* _PROBLEM TO SOLVE_: What are the lines, copied exactly, from the one containing "(439, 371) = (390, 249): none -> grey fish" through the last line of the records below, both included?

[Object state change records]
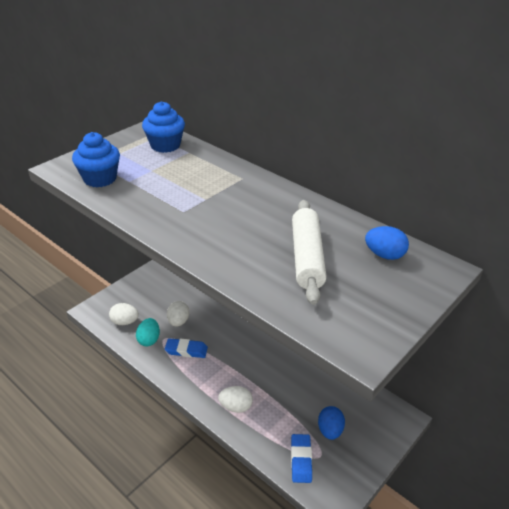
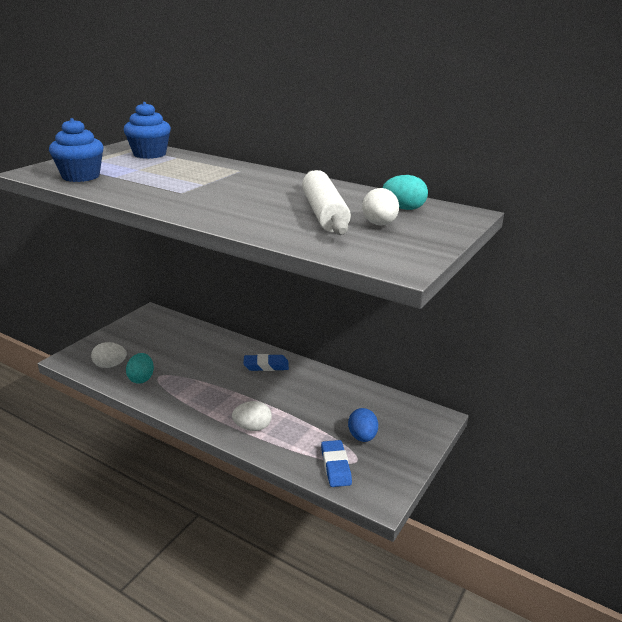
camera: 10 degrees left, 10 degrees down
(178, 321) = (173, 360): white egg -> white egg (379, 224)
(186, 350) = (186, 384): blue eraser -> blue eraser (266, 366)
(384, 255) = (404, 208): blue egg -> turquoise egg

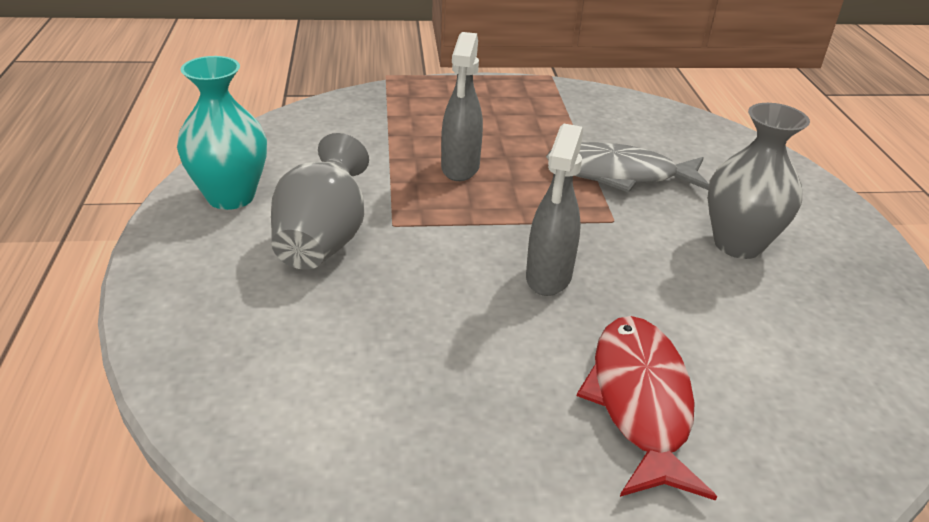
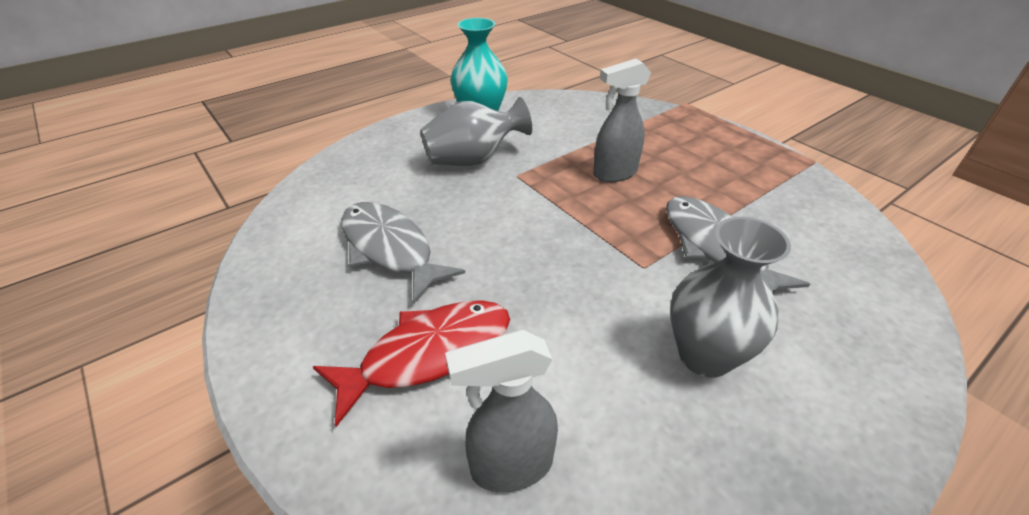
camera: 60 degrees right, 5 degrees up
(439, 371) = (390, 249): none -> grey fish
(548, 278) = (530, 259): grey spray bottle -> grey spray bottle (510, 466)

* _SOLUTION TO THE EXERCISE_:
(439, 371) = (390, 249): none -> grey fish
(548, 278) = (530, 259): grey spray bottle -> grey spray bottle (510, 466)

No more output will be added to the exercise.